Stored data entries:

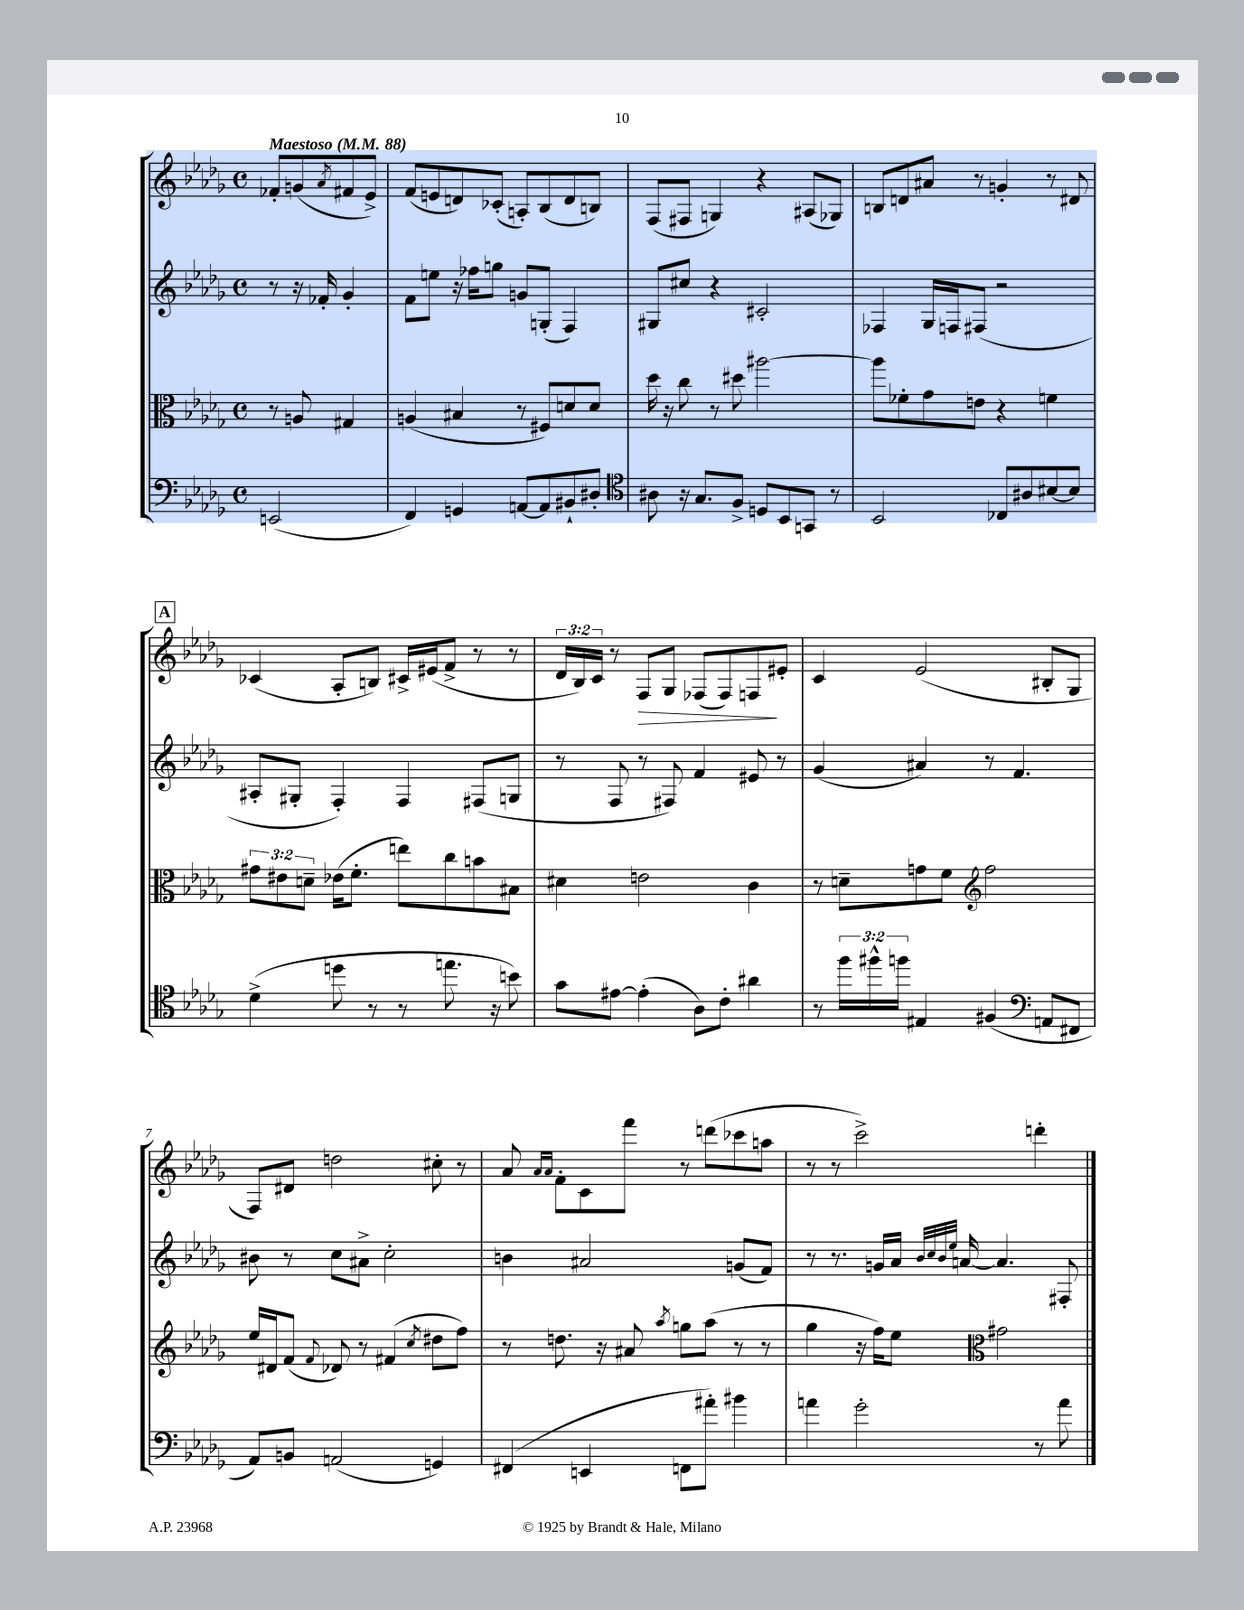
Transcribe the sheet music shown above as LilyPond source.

<<
\new StaffGroup <<
\new Staff = "s0" {
    \clef treble \key des \major \defaultTimeSignature \time 4/4 \override Staff.TupletNumber.text = #tuplet-number::calc-fraction-text \partial 2 \tempo "Maestoso" 4 = 88
    fes'8-. g'8( \acciaccatura { aes'8 } fis'8 ees'8->) |
    f'8( e'8 d'8) ces'8-.( a8-.) bes8( d'8 b8) |
    f8( fis8 g4) r4 ais8( ges8) |
    b8 d'8 ais'8 r8 g'4-. r8 dis'8 |
    \mark \markup { \box "A" } ces'4( aes8-. b8) cis'16-> eis'16( f'8-> r8 r8 |
    \tuplet 3/2 { des'16 bes16) c'16 } r8 f8\> ges8 fes8( fes8) f8\! eis'8-. |
    c'4 ees'2( bis8-. ges8 |
    f8) dis'8 d''2 cis''8-. r8 |
    aes'8 \grace { aes'16 aes'16 } f'8-. c'8 f'''8 r8 d'''8( ces'''8 a''8 |
    r8 r8 c'''2->) d'''4-. \bar "|." |
}
\new Staff = "s1" {
    \clef treble \key des \major \defaultTimeSignature \time 4/4 \partial 2
    r8 r16 fes'16-. ges'4-. |
    f'8 e''8 r16 fes''16 g''8 g'8 g8-.( f4) |
    gis8 cis''8 r4 cis'2-. |
    fes4 ges16 f16 fis8( r2 |
    \mark \markup { \box "A" } ais8-. gis8-. f4-.) f4 fis8( g8 |
    r8 f8 r8 fis8) f'4 eis'8 r8 |
    ges'4( ais'4) r8 f'4. |
    bis'8 r8 c''8 ais'8-> c''2-. |
    b'4 ais'2 g'8( f'8) |
    r8 r8. g'16 aes'16 \grace { bes'32 c''32 bes'32 ees''32 } a'16~ a'4. fis8-. \bar "|." |
}
\new Staff = "s2" {
    \clef alto \key des \major \defaultTimeSignature \time 4/4 \override Staff.TupletNumber.text = #tuplet-number::calc-fraction-text \partial 2
    r8 a8 gis4 |
    a4( bis4 r8 fis8) d'8 d'8 |
    des''16 r16 c''8 r8 dis''8 ais''2~ |
    ais''8 fes'8-. ges'8 e'8 r4 f'4 |
    \mark \markup { \box "A" } \tuplet 3/2 { gis'8 eis'8 d'8-- } ees'16( f'8.-. e''8) c''8 b'8 bis8 |
    dis'4 e'2 c'4 |
    r8 d'8-- g'8 f'8 \clef treble f''2 |
    ees''16 dis'16 f'8( \appoggiatura { f'8 } des'8) r8 fis'4( \acciaccatura { c''8 } dis''8 f''8) |
    r8 d''8. r16 ais'8 \acciaccatura { aes''8 } g''8 aes''8( r8 r8 |
    ges''4 r16 f''16) ees''8 \clef alto gis'2 \bar "|." |
}
\new Staff = "s3" {
    \clef bass \key des \major \defaultTimeSignature \time 4/4 \override Staff.TupletNumber.text = #tuplet-number::calc-fraction-text \partial 2
    e,2( |
    f,4) g,4 a,8~ a,8 bis,8-! dis8-. |
    \clef tenor ais8 r16 ges8. f8-> d8 bes,8 g,8 r8 |
    bes,2 ces8 ais8 bis8~ bis8 |
    \mark \markup { \box "A" } des'4->( d''8 r8 r8 e''8. r16 b'8) |
    ges'8 eis'8~ eis'4-.( aes8) c'8-. ais'4 |
    r8 \tuplet 3/2 { f''16 fis''16-^ f''16 } eis4 fis4( \clef bass a,8 fis,8 |
    aes,8) b,8 a,2( g,4) |
    fis,4( e,4 f,8 ais'8-.) bis'4 |
    a'4 ges'2-. r8 a'8 \bar "|." |
}
>>
>>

**Exercise instructions:**
Identify each line of the records containing the string "treble", where case counts, and copy all of those lines.

**The answer:**
    \clef treble \key des \major \defaultTimeSignature \time 4/4 \override Staff.TupletNumber.text = #tuplet-number::calc-fraction-text \partial 2 \tempo "Maestoso" 4 = 88
    \clef treble \key des \major \defaultTimeSignature \time 4/4 \partial 2
    r8 d'8-- g'8 f'8 \clef treble f''2 |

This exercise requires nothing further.